Find the line below with "(88, 395) = (147, 272): none -> white gift" and the line with "(315, 368) = (654, 488): turquoise". Output exactly those lines and everything between them, leaving out the pictures.

***** DATA SECTION

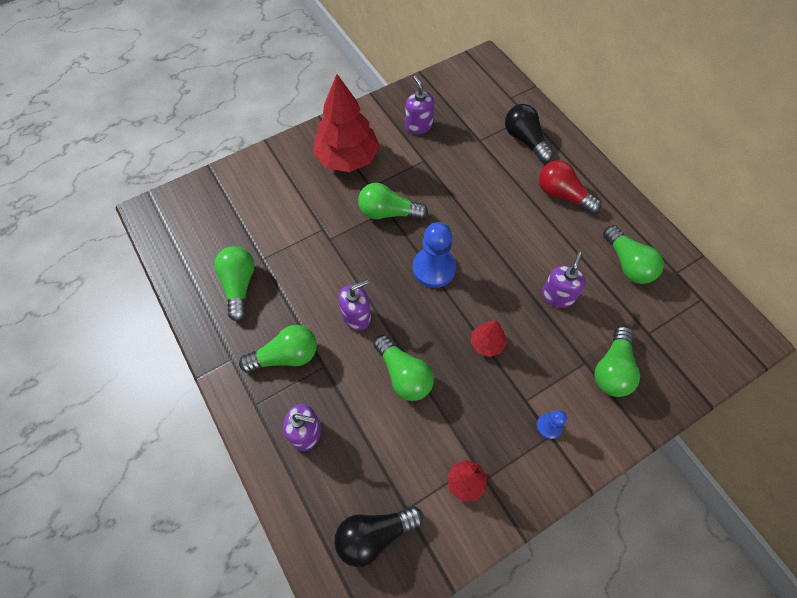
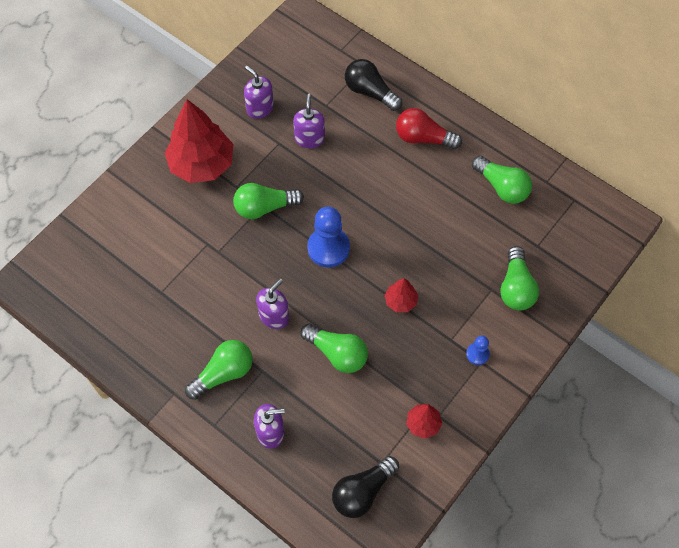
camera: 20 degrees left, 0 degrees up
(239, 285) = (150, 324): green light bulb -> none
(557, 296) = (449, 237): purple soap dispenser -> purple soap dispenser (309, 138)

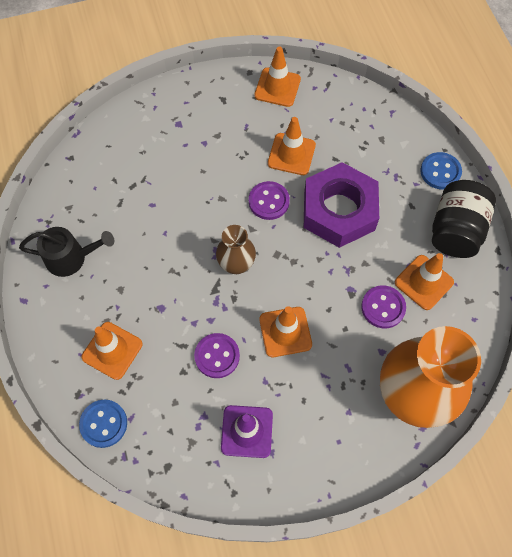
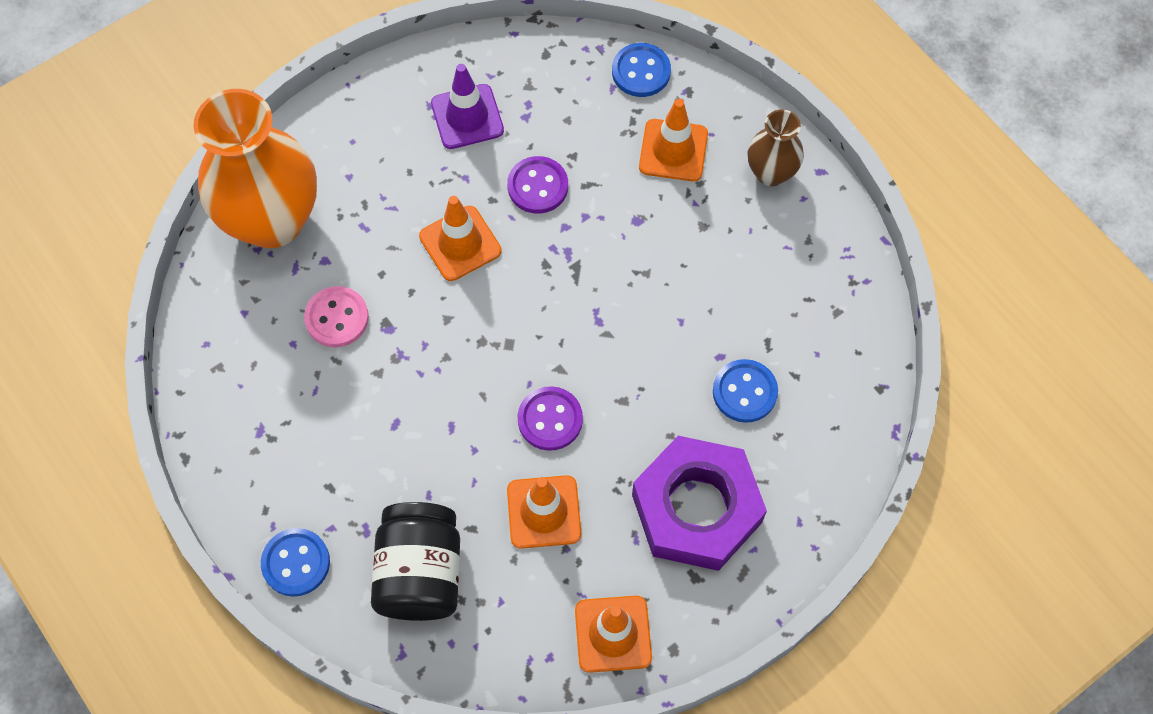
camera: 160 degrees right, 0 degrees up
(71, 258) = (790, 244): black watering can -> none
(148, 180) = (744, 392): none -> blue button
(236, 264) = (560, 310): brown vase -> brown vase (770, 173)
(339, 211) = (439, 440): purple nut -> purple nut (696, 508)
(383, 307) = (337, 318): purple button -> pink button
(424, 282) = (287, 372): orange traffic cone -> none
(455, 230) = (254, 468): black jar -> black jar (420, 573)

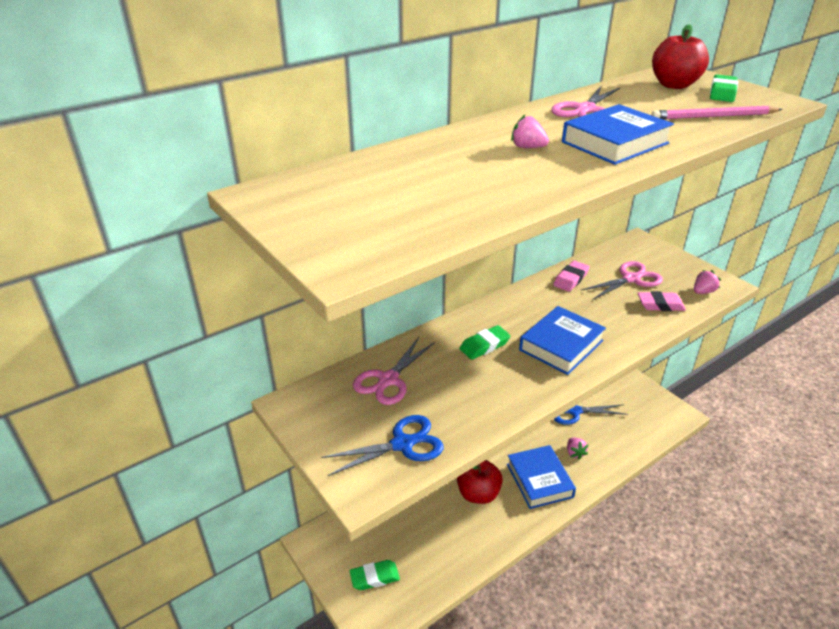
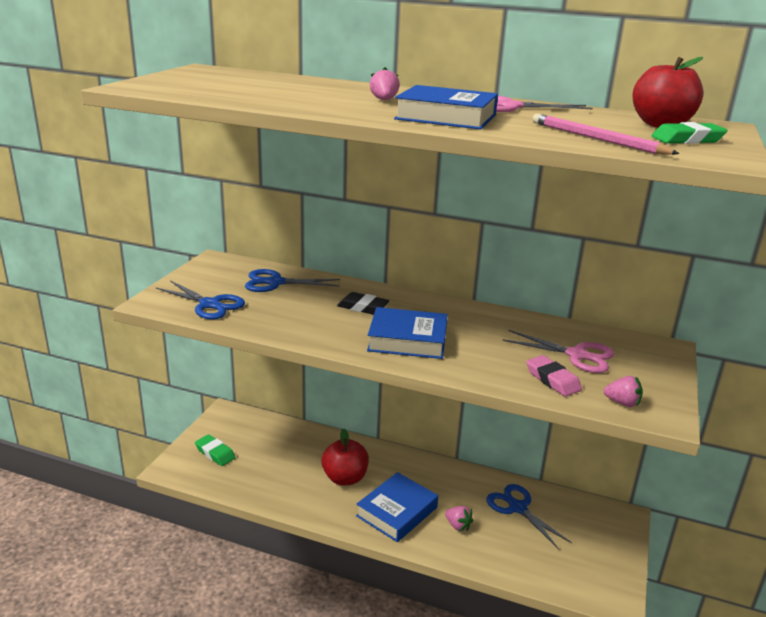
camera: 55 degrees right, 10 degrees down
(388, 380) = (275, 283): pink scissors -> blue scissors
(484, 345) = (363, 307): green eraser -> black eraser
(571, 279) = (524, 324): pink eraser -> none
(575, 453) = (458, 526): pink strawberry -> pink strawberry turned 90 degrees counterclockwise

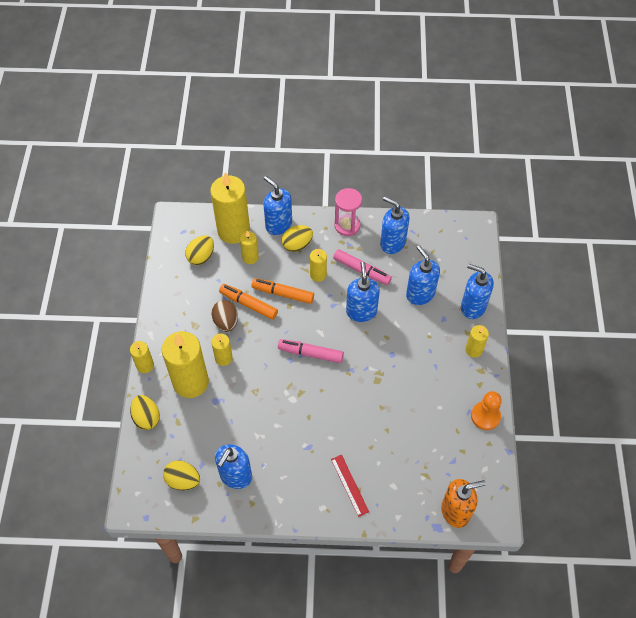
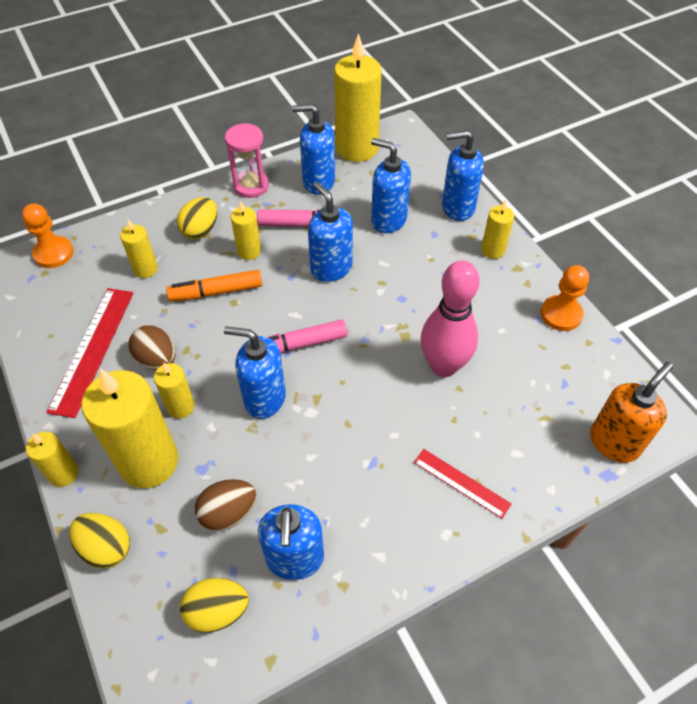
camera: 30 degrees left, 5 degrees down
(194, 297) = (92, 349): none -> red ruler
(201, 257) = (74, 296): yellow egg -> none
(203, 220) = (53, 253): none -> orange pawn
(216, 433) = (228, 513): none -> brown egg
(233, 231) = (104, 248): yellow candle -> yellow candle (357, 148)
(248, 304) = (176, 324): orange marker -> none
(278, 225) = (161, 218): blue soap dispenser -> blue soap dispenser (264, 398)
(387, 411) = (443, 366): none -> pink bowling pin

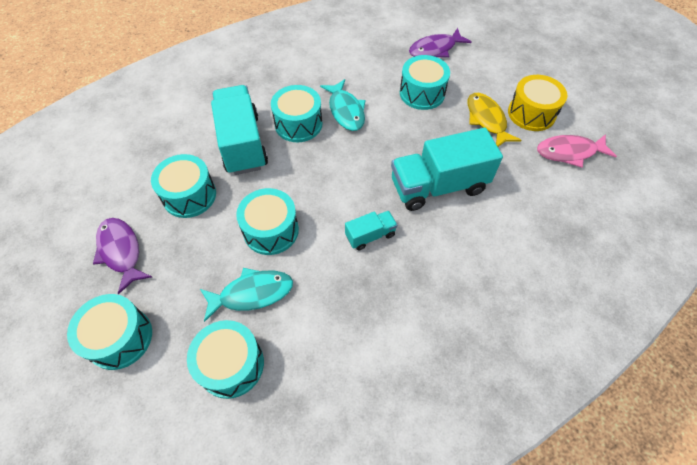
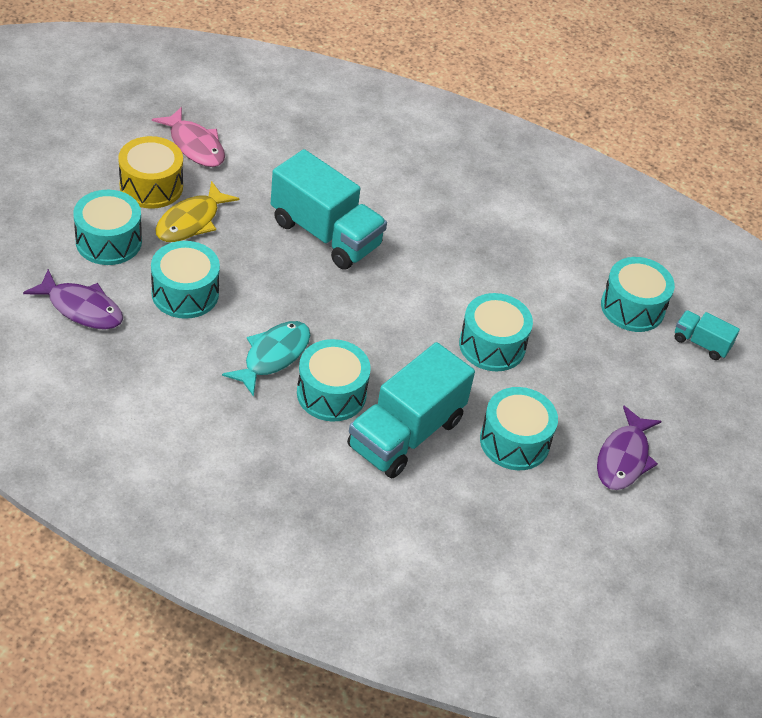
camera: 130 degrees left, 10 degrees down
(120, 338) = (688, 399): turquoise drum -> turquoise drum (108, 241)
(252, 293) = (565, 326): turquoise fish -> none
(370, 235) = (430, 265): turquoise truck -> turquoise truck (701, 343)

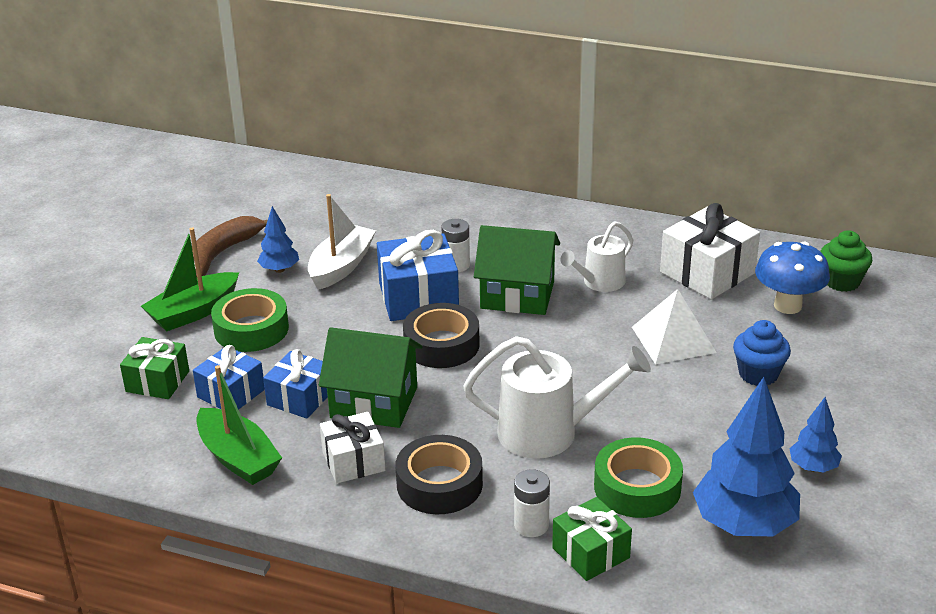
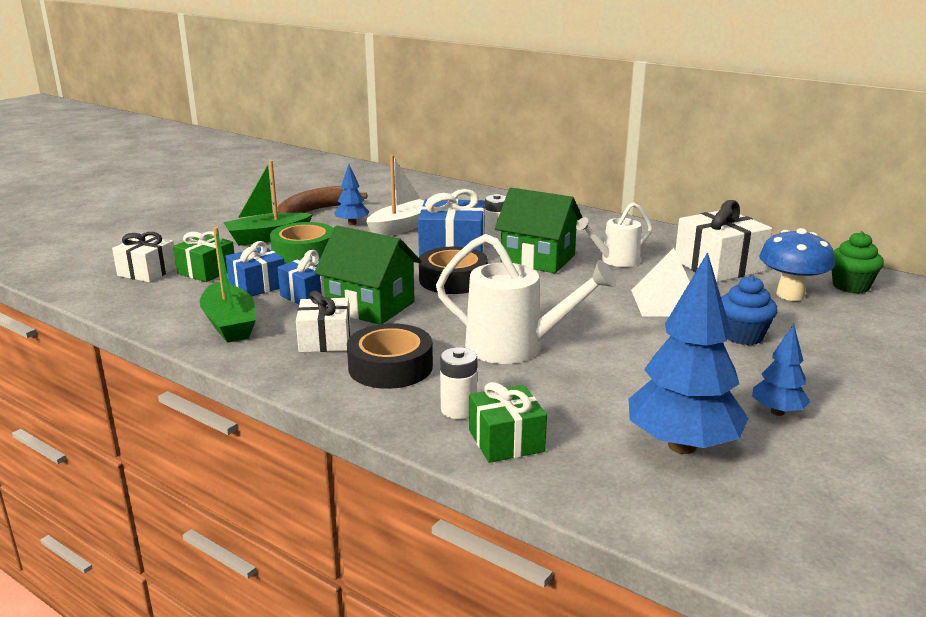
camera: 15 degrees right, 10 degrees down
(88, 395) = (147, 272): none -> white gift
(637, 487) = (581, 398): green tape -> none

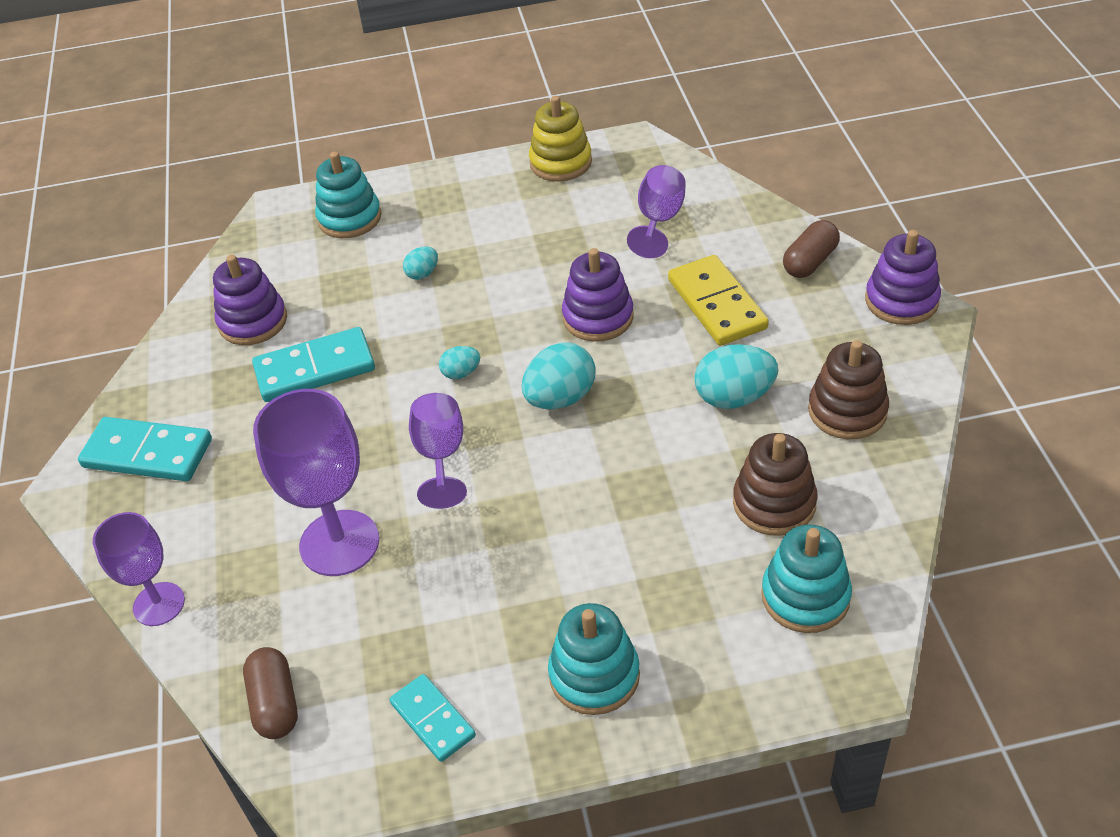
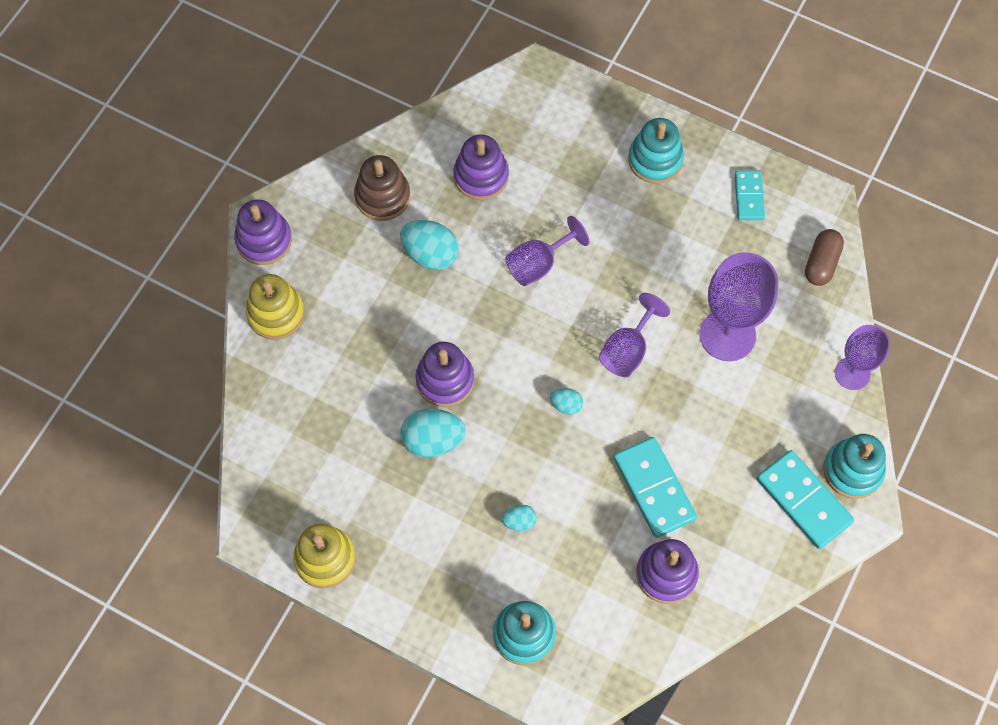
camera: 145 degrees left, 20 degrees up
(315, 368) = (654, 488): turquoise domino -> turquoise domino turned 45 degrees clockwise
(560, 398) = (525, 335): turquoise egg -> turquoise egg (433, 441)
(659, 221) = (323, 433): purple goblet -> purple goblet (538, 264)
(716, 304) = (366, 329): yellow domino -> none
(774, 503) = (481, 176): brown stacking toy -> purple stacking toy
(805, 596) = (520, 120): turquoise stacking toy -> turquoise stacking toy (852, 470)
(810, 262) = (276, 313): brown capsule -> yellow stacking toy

**********

*WORKED SOLUTION*
(88, 395) = (147, 272): none -> white gift
(637, 487) = (581, 398): green tape -> none

camera: 145 degrees left, 20 degrees up
(315, 368) = (654, 488): turquoise domino -> turquoise domino turned 45 degrees clockwise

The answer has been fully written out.